(Stored items from a collection)

- - -

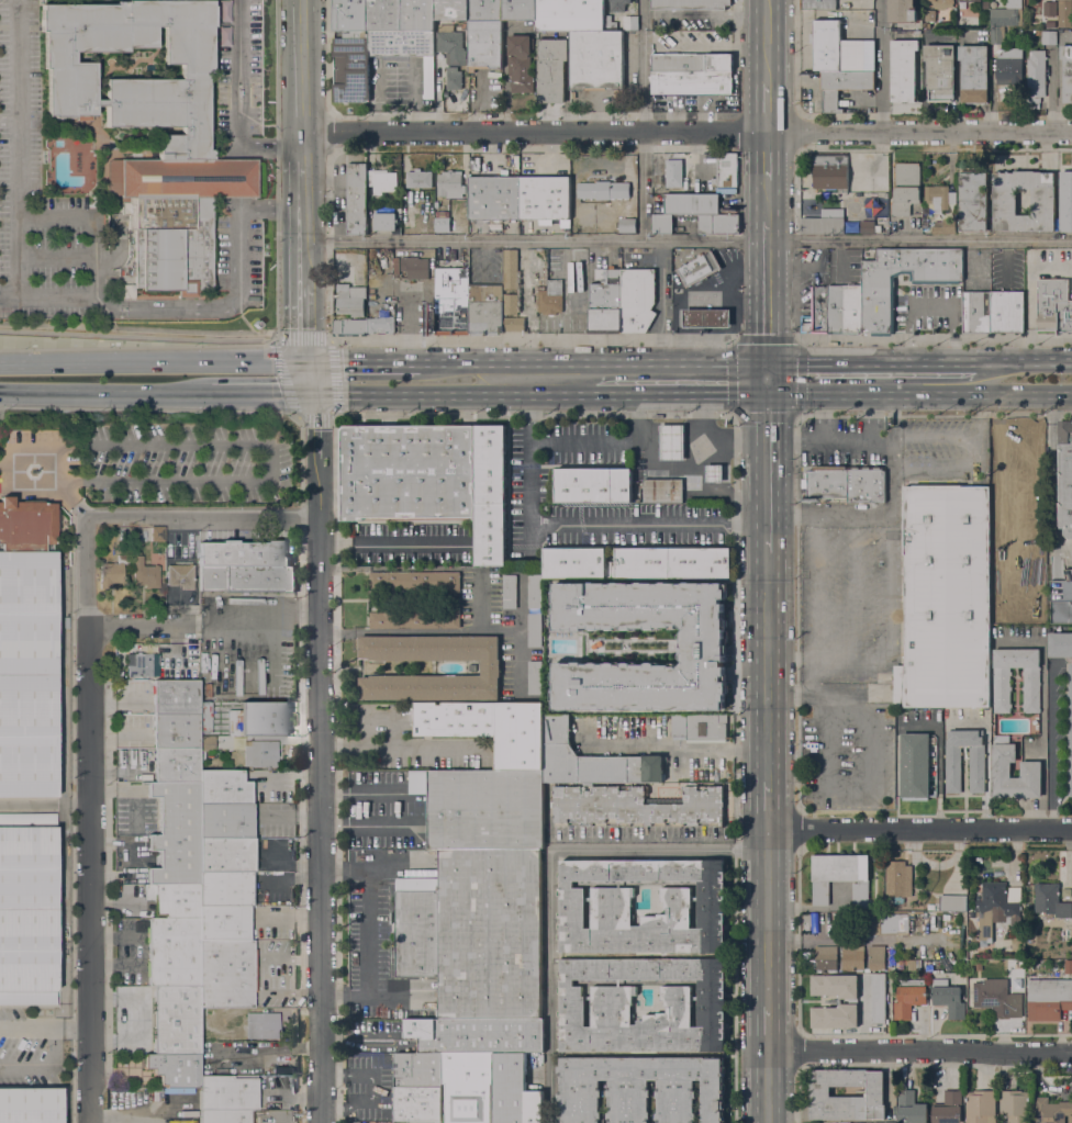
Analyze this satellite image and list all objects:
building: (965, 0)
building: (690, 4)
building: (818, 4)
building: (941, 4)
building: (619, 5)
building: (1050, 8)
building: (451, 9)
building: (518, 9)
building: (485, 10)
building: (904, 11)
building: (1065, 13)
building: (1007, 14)
building: (350, 15)
building: (383, 15)
building: (417, 15)
building: (570, 15)
building: (930, 15)
building: (629, 21)
building: (610, 24)
building: (1050, 24)
building: (827, 25)
building: (464, 26)
building: (1038, 32)
building: (998, 35)
building: (1049, 37)
building: (826, 40)
road: (766, 41)
building: (417, 43)
building: (451, 44)
building: (485, 44)
building: (397, 61)
building: (828, 61)
building: (360, 62)
building: (598, 62)
building: (520, 63)
building: (691, 63)
road: (880, 65)
parking lot: (239, 67)
building: (552, 69)
building: (904, 69)
building: (1008, 70)
building: (940, 71)
building: (974, 72)
building: (1067, 72)
building: (1036, 75)
building: (428, 77)
building: (454, 78)
road: (302, 80)
building: (692, 83)
building: (843, 86)
road: (239, 102)
road: (766, 106)
road: (642, 120)
road: (687, 131)
building: (182, 143)
road: (19, 147)
road: (766, 155)
road: (276, 170)
building: (726, 171)
building: (831, 171)
road: (231, 173)
building: (674, 173)
building: (419, 179)
building: (656, 180)
building: (381, 181)
building: (450, 184)
building: (905, 187)
building: (603, 190)
building: (939, 195)
building: (494, 198)
building: (544, 198)
building: (356, 199)
building: (378, 200)
road: (767, 200)
building: (973, 201)
building: (1004, 201)
building: (1065, 201)
building: (692, 205)
road: (53, 213)
parking lot: (82, 217)
road: (302, 221)
building: (384, 221)
building: (824, 222)
building: (442, 224)
building: (662, 224)
building: (719, 224)
building: (627, 225)
building: (925, 225)
building: (867, 227)
building: (945, 227)
building: (878, 228)
road: (534, 240)
road: (919, 241)
road: (75, 257)
building: (416, 268)
building: (698, 268)
building: (510, 269)
road: (767, 292)
building: (551, 298)
building: (637, 299)
building: (350, 300)
building: (451, 300)
building: (605, 301)
building: (510, 303)
road: (930, 305)
building: (1054, 305)
road: (196, 307)
building: (877, 307)
building: (844, 308)
building: (485, 309)
building: (817, 311)
building: (976, 312)
building: (1007, 312)
building: (707, 318)
road: (303, 322)
building: (513, 324)
building: (380, 325)
building: (350, 327)
road: (531, 339)
road: (327, 340)
road: (798, 340)
road: (935, 340)
road: (136, 345)
road: (69, 362)
road: (223, 362)
traffic signals: (307, 362)
road: (363, 362)
road: (593, 362)
road: (874, 362)
traffic signals: (767, 363)
road: (1026, 363)
road: (310, 377)
road: (767, 379)
road: (79, 392)
road: (187, 392)
road: (264, 392)
traffic signals: (313, 392)
road: (453, 394)
road: (680, 395)
traffic signals: (767, 395)
road: (919, 395)
road: (293, 407)
road: (147, 410)
road: (534, 412)
road: (703, 419)
road: (940, 437)
building: (1022, 439)
building: (671, 441)
road: (607, 442)
road: (671, 443)
parking lot: (934, 444)
road: (22, 445)
road: (734, 445)
road: (843, 445)
road: (2, 458)
road: (272, 458)
road: (1052, 469)
building: (408, 472)
building: (714, 473)
road: (766, 473)
road: (953, 474)
road: (796, 475)
building: (1066, 476)
building: (847, 483)
building: (593, 485)
building: (663, 490)
building: (490, 495)
road: (65, 497)
road: (830, 514)
road: (149, 518)
road: (582, 524)
building: (123, 534)
building: (157, 534)
road: (393, 541)
building: (243, 555)
building: (638, 562)
building: (113, 570)
building: (145, 574)
building: (180, 576)
building: (1003, 578)
building: (248, 579)
building: (415, 581)
building: (509, 591)
building: (534, 591)
parking lot: (842, 593)
building: (945, 598)
road: (477, 599)
building: (1061, 599)
building: (169, 601)
building: (415, 618)
road: (521, 623)
road: (205, 626)
road: (894, 628)
building: (534, 629)
building: (1018, 631)
building: (701, 645)
building: (27, 649)
building: (177, 660)
road: (521, 662)
building: (142, 665)
road: (767, 666)
building: (472, 667)
building: (490, 667)
building: (202, 677)
building: (535, 677)
building: (1002, 679)
building: (233, 711)
building: (185, 718)
building: (264, 721)
building: (700, 728)
building: (490, 729)
building: (1070, 730)
building: (1031, 742)
building: (207, 744)
road: (393, 746)
road: (1051, 747)
road: (721, 749)
building: (1004, 752)
building: (260, 754)
road: (321, 757)
road: (937, 757)
building: (591, 760)
building: (915, 766)
building: (125, 767)
building: (175, 767)
building: (977, 768)
building: (223, 789)
road: (34, 803)
road: (80, 803)
road: (403, 805)
road: (767, 805)
building: (637, 806)
building: (483, 809)
building: (225, 822)
airport: (34, 827)
road: (797, 828)
road: (919, 830)
building: (175, 835)
road: (637, 838)
building: (226, 855)
road: (91, 874)
road: (550, 877)
building: (841, 877)
building: (898, 882)
building: (225, 889)
building: (1051, 900)
building: (174, 901)
building: (952, 902)
building: (612, 903)
building: (877, 906)
building: (931, 906)
building: (997, 907)
building: (27, 910)
road: (767, 916)
building: (224, 923)
building: (888, 924)
road: (366, 932)
building: (475, 933)
building: (172, 953)
building: (826, 957)
building: (853, 957)
building: (877, 958)
building: (900, 964)
building: (911, 964)
building: (1068, 967)
building: (1019, 973)
building: (226, 974)
building: (933, 976)
building: (910, 997)
building: (878, 998)
building: (997, 998)
building: (1048, 998)
building: (949, 999)
building: (853, 1000)
building: (612, 1004)
building: (175, 1021)
building: (262, 1026)
road: (767, 1026)
road: (46, 1028)
building: (477, 1035)
road: (919, 1050)
building: (174, 1070)
building: (419, 1071)
road: (355, 1072)
building: (467, 1086)
road: (766, 1086)
building: (641, 1088)
building: (514, 1091)
building: (819, 1091)
building: (227, 1094)
building: (418, 1104)
building: (30, 1105)
building: (1014, 1105)
building: (980, 1106)
building: (911, 1108)
building: (948, 1108)
building: (1051, 1111)
building: (226, 1116)
building: (425, 1122)
building: (844, 1122)
building: (865, 1122)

- - -

Your copy of the records must be exact and must contain no pictures.

Analyze this satellite image and list all objects:
building: (965, 0)
building: (690, 4)
building: (818, 4)
building: (941, 4)
building: (619, 5)
building: (1050, 8)
building: (451, 9)
building: (518, 9)
building: (485, 10)
building: (904, 11)
building: (1065, 13)
building: (1007, 14)
building: (350, 15)
building: (383, 15)
building: (417, 15)
building: (570, 15)
building: (930, 15)
building: (629, 21)
building: (610, 24)
building: (1050, 24)
building: (827, 25)
building: (464, 26)
building: (1038, 32)
building: (998, 35)
building: (1049, 37)
building: (826, 40)
road: (766, 41)
building: (417, 43)
building: (451, 44)
building: (485, 44)
building: (397, 61)
building: (828, 61)
building: (360, 62)
building: (598, 62)
building: (520, 63)
building: (691, 63)
road: (880, 65)
parking lot: (239, 67)
building: (552, 69)
building: (904, 69)
building: (1008, 70)
building: (940, 71)
building: (974, 72)
building: (1067, 72)
building: (1036, 75)
building: (428, 77)
building: (454, 78)
road: (302, 80)
building: (692, 83)
building: (843, 86)
road: (239, 102)
road: (766, 106)
road: (642, 120)
road: (687, 131)
building: (182, 143)
road: (19, 147)
road: (766, 155)
road: (276, 170)
building: (726, 171)
building: (831, 171)
road: (231, 173)
building: (674, 173)
building: (419, 179)
building: (656, 180)
building: (381, 181)
building: (450, 184)
building: (905, 187)
building: (603, 190)
building: (939, 195)
building: (494, 198)
building: (544, 198)
building: (356, 199)
building: (378, 200)
road: (767, 200)
building: (973, 201)
building: (1004, 201)
building: (1065, 201)
building: (692, 205)
road: (53, 213)
parking lot: (82, 217)
road: (302, 221)
building: (384, 221)
building: (824, 222)
building: (442, 224)
building: (662, 224)
building: (719, 224)
building: (627, 225)
building: (925, 225)
building: (867, 227)
building: (945, 227)
building: (878, 228)
road: (534, 240)
road: (919, 241)
road: (75, 257)
building: (416, 268)
building: (698, 268)
building: (510, 269)
road: (767, 292)
building: (551, 298)
building: (637, 299)
building: (350, 300)
building: (451, 300)
building: (605, 301)
building: (510, 303)
road: (930, 305)
building: (1054, 305)
road: (196, 307)
building: (877, 307)
building: (844, 308)
building: (485, 309)
building: (817, 311)
building: (976, 312)
building: (1007, 312)
building: (707, 318)
road: (303, 322)
building: (513, 324)
building: (380, 325)
building: (350, 327)
road: (531, 339)
road: (327, 340)
road: (798, 340)
road: (935, 340)
road: (136, 345)
road: (69, 362)
road: (223, 362)
traffic signals: (307, 362)
road: (363, 362)
road: (593, 362)
road: (874, 362)
traffic signals: (767, 363)
road: (1026, 363)
road: (310, 377)
road: (767, 379)
road: (79, 392)
road: (187, 392)
road: (264, 392)
traffic signals: (313, 392)
road: (453, 394)
road: (680, 395)
traffic signals: (767, 395)
road: (919, 395)
road: (293, 407)
road: (147, 410)
road: (534, 412)
road: (703, 419)
road: (940, 437)
building: (1022, 439)
building: (671, 441)
road: (607, 442)
road: (671, 443)
parking lot: (934, 444)
road: (22, 445)
road: (734, 445)
road: (843, 445)
road: (2, 458)
road: (272, 458)
road: (1052, 469)
building: (408, 472)
building: (714, 473)
road: (766, 473)
road: (953, 474)
road: (796, 475)
building: (1066, 476)
building: (847, 483)
building: (593, 485)
building: (663, 490)
building: (490, 495)
road: (65, 497)
road: (830, 514)
road: (149, 518)
road: (582, 524)
building: (123, 534)
building: (157, 534)
road: (393, 541)
building: (243, 555)
building: (638, 562)
building: (113, 570)
building: (145, 574)
building: (180, 576)
building: (1003, 578)
building: (248, 579)
building: (415, 581)
building: (509, 591)
building: (534, 591)
parking lot: (842, 593)
building: (945, 598)
road: (477, 599)
building: (1061, 599)
building: (169, 601)
building: (415, 618)
road: (521, 623)
road: (205, 626)
road: (894, 628)
building: (534, 629)
building: (1018, 631)
building: (701, 645)
building: (27, 649)
building: (177, 660)
road: (521, 662)
building: (142, 665)
road: (767, 666)
building: (472, 667)
building: (490, 667)
building: (202, 677)
building: (535, 677)
building: (1002, 679)
building: (233, 711)
building: (185, 718)
building: (264, 721)
building: (700, 728)
building: (490, 729)
building: (1070, 730)
building: (1031, 742)
building: (207, 744)
road: (393, 746)
road: (1051, 747)
road: (721, 749)
building: (1004, 752)
building: (260, 754)
road: (321, 757)
road: (937, 757)
building: (591, 760)
building: (915, 766)
building: (125, 767)
building: (175, 767)
building: (977, 768)
building: (223, 789)
road: (34, 803)
road: (80, 803)
road: (403, 805)
road: (767, 805)
building: (637, 806)
building: (483, 809)
building: (225, 822)
airport: (34, 827)
road: (797, 828)
road: (919, 830)
building: (175, 835)
road: (637, 838)
building: (226, 855)
road: (91, 874)
road: (550, 877)
building: (841, 877)
building: (898, 882)
building: (225, 889)
building: (1051, 900)
building: (174, 901)
building: (952, 902)
building: (612, 903)
building: (877, 906)
building: (931, 906)
building: (997, 907)
building: (27, 910)
road: (767, 916)
building: (224, 923)
building: (888, 924)
road: (366, 932)
building: (475, 933)
building: (172, 953)
building: (826, 957)
building: (853, 957)
building: (877, 958)
building: (900, 964)
building: (911, 964)
building: (1068, 967)
building: (1019, 973)
building: (226, 974)
building: (933, 976)
building: (910, 997)
building: (878, 998)
building: (997, 998)
building: (1048, 998)
building: (949, 999)
building: (853, 1000)
building: (612, 1004)
building: (175, 1021)
building: (262, 1026)
road: (767, 1026)
road: (46, 1028)
building: (477, 1035)
road: (919, 1050)
building: (174, 1070)
building: (419, 1071)
road: (355, 1072)
building: (467, 1086)
road: (766, 1086)
building: (641, 1088)
building: (514, 1091)
building: (819, 1091)
building: (227, 1094)
building: (418, 1104)
building: (30, 1105)
building: (1014, 1105)
building: (980, 1106)
building: (911, 1108)
building: (948, 1108)
building: (1051, 1111)
building: (226, 1116)
building: (425, 1122)
building: (844, 1122)
building: (865, 1122)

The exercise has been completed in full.